(Dataset content)

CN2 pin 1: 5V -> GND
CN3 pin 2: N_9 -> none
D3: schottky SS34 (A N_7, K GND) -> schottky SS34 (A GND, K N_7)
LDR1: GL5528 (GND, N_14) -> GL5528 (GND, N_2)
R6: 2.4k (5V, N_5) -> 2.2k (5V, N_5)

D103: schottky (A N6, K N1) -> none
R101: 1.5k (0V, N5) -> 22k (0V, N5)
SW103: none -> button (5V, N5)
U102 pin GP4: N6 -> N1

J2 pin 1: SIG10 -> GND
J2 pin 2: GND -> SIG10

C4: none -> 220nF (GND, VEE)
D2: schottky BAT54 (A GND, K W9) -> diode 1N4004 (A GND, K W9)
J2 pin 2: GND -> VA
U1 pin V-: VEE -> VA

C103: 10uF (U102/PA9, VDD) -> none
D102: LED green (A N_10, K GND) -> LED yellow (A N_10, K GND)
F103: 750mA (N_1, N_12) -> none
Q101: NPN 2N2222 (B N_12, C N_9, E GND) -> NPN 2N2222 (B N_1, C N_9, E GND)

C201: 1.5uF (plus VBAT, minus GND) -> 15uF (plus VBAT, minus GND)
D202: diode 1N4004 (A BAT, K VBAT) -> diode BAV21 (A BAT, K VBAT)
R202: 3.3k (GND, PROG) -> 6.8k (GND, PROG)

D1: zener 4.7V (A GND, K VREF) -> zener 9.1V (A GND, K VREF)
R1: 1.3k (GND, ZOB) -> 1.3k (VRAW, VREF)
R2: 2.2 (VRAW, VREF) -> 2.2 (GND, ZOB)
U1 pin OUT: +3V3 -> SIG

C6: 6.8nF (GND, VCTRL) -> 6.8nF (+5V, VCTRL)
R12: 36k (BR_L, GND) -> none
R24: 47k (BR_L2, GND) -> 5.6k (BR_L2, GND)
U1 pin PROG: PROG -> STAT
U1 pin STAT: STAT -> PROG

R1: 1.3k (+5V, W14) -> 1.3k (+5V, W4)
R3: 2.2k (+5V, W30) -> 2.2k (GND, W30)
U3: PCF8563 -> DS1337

(End Dataset content)

### Your instructions
Every line above should be transcribed exactly.

### Result below
CN2 pin 1: 5V -> GND
CN3 pin 2: N_9 -> none
D3: schottky SS34 (A N_7, K GND) -> schottky SS34 (A GND, K N_7)
LDR1: GL5528 (GND, N_14) -> GL5528 (GND, N_2)
R6: 2.4k (5V, N_5) -> 2.2k (5V, N_5)

D103: schottky (A N6, K N1) -> none
R101: 1.5k (0V, N5) -> 22k (0V, N5)
SW103: none -> button (5V, N5)
U102 pin GP4: N6 -> N1

J2 pin 1: SIG10 -> GND
J2 pin 2: GND -> SIG10

C4: none -> 220nF (GND, VEE)
D2: schottky BAT54 (A GND, K W9) -> diode 1N4004 (A GND, K W9)
J2 pin 2: GND -> VA
U1 pin V-: VEE -> VA

C103: 10uF (U102/PA9, VDD) -> none
D102: LED green (A N_10, K GND) -> LED yellow (A N_10, K GND)
F103: 750mA (N_1, N_12) -> none
Q101: NPN 2N2222 (B N_12, C N_9, E GND) -> NPN 2N2222 (B N_1, C N_9, E GND)

C201: 1.5uF (plus VBAT, minus GND) -> 15uF (plus VBAT, minus GND)
D202: diode 1N4004 (A BAT, K VBAT) -> diode BAV21 (A BAT, K VBAT)
R202: 3.3k (GND, PROG) -> 6.8k (GND, PROG)

D1: zener 4.7V (A GND, K VREF) -> zener 9.1V (A GND, K VREF)
R1: 1.3k (GND, ZOB) -> 1.3k (VRAW, VREF)
R2: 2.2 (VRAW, VREF) -> 2.2 (GND, ZOB)
U1 pin OUT: +3V3 -> SIG

C6: 6.8nF (GND, VCTRL) -> 6.8nF (+5V, VCTRL)
R12: 36k (BR_L, GND) -> none
R24: 47k (BR_L2, GND) -> 5.6k (BR_L2, GND)
U1 pin PROG: PROG -> STAT
U1 pin STAT: STAT -> PROG

R1: 1.3k (+5V, W14) -> 1.3k (+5V, W4)
R3: 2.2k (+5V, W30) -> 2.2k (GND, W30)
U3: PCF8563 -> DS1337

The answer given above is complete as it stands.